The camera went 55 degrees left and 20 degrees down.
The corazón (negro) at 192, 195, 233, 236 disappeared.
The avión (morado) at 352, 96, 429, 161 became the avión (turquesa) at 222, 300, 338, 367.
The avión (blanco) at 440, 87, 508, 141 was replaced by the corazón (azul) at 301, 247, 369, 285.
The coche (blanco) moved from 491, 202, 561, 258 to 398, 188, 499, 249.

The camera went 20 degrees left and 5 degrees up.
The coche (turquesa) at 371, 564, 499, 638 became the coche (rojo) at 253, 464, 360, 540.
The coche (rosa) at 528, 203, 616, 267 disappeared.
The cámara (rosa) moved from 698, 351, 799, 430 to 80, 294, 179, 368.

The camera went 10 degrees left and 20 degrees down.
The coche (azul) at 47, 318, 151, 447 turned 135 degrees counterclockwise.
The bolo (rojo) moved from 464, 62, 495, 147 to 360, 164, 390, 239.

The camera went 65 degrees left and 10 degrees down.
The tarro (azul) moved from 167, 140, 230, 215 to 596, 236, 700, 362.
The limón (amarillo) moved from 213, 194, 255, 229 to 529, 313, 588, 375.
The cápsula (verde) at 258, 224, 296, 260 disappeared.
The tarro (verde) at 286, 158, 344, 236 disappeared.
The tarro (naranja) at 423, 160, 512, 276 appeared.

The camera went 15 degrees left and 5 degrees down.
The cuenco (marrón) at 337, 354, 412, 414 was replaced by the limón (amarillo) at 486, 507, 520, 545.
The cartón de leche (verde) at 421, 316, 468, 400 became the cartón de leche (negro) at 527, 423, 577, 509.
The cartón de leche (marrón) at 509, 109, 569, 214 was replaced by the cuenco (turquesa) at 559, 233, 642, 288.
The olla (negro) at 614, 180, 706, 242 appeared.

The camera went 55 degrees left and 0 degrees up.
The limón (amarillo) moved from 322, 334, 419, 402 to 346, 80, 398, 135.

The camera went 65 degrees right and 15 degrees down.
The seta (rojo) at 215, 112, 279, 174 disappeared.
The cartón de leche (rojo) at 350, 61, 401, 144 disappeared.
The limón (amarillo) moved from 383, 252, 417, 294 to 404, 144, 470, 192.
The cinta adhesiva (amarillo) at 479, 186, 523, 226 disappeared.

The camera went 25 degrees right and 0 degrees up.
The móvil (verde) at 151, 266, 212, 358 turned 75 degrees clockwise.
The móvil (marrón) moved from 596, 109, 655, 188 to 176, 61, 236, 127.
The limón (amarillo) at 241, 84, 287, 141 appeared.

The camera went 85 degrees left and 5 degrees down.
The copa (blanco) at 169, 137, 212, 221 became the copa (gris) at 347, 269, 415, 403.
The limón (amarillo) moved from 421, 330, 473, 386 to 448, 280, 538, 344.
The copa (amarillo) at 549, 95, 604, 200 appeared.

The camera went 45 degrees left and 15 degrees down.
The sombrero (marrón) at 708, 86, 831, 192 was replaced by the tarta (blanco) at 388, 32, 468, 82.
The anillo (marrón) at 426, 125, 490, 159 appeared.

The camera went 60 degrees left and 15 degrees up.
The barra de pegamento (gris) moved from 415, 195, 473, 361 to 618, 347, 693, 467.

════════════════════

**Exercise requirements:** Write out each line of the data above again, exactly as given.

**Answer section:**
The camera went 55 degrees left and 20 degrees down.
The corazón (negro) at 192, 195, 233, 236 disappeared.
The avión (morado) at 352, 96, 429, 161 became the avión (turquesa) at 222, 300, 338, 367.
The avión (blanco) at 440, 87, 508, 141 was replaced by the corazón (azul) at 301, 247, 369, 285.
The coche (blanco) moved from 491, 202, 561, 258 to 398, 188, 499, 249.

The camera went 20 degrees left and 5 degrees up.
The coche (turquesa) at 371, 564, 499, 638 became the coche (rojo) at 253, 464, 360, 540.
The coche (rosa) at 528, 203, 616, 267 disappeared.
The cámara (rosa) moved from 698, 351, 799, 430 to 80, 294, 179, 368.

The camera went 10 degrees left and 20 degrees down.
The coche (azul) at 47, 318, 151, 447 turned 135 degrees counterclockwise.
The bolo (rojo) moved from 464, 62, 495, 147 to 360, 164, 390, 239.

The camera went 65 degrees left and 10 degrees down.
The tarro (azul) moved from 167, 140, 230, 215 to 596, 236, 700, 362.
The limón (amarillo) moved from 213, 194, 255, 229 to 529, 313, 588, 375.
The cápsula (verde) at 258, 224, 296, 260 disappeared.
The tarro (verde) at 286, 158, 344, 236 disappeared.
The tarro (naranja) at 423, 160, 512, 276 appeared.

The camera went 15 degrees left and 5 degrees down.
The cuenco (marrón) at 337, 354, 412, 414 was replaced by the limón (amarillo) at 486, 507, 520, 545.
The cartón de leche (verde) at 421, 316, 468, 400 became the cartón de leche (negro) at 527, 423, 577, 509.
The cartón de leche (marrón) at 509, 109, 569, 214 was replaced by the cuenco (turquesa) at 559, 233, 642, 288.
The olla (negro) at 614, 180, 706, 242 appeared.

The camera went 55 degrees left and 0 degrees up.
The limón (amarillo) moved from 322, 334, 419, 402 to 346, 80, 398, 135.

The camera went 65 degrees right and 15 degrees down.
The seta (rojo) at 215, 112, 279, 174 disappeared.
The cartón de leche (rojo) at 350, 61, 401, 144 disappeared.
The limón (amarillo) moved from 383, 252, 417, 294 to 404, 144, 470, 192.
The cinta adhesiva (amarillo) at 479, 186, 523, 226 disappeared.

The camera went 25 degrees right and 0 degrees up.
The móvil (verde) at 151, 266, 212, 358 turned 75 degrees clockwise.
The móvil (marrón) moved from 596, 109, 655, 188 to 176, 61, 236, 127.
The limón (amarillo) at 241, 84, 287, 141 appeared.

The camera went 85 degrees left and 5 degrees down.
The copa (blanco) at 169, 137, 212, 221 became the copa (gris) at 347, 269, 415, 403.
The limón (amarillo) moved from 421, 330, 473, 386 to 448, 280, 538, 344.
The copa (amarillo) at 549, 95, 604, 200 appeared.

The camera went 45 degrees left and 15 degrees down.
The sombrero (marrón) at 708, 86, 831, 192 was replaced by the tarta (blanco) at 388, 32, 468, 82.
The anillo (marrón) at 426, 125, 490, 159 appeared.

The camera went 60 degrees left and 15 degrees up.
The barra de pegamento (gris) moved from 415, 195, 473, 361 to 618, 347, 693, 467.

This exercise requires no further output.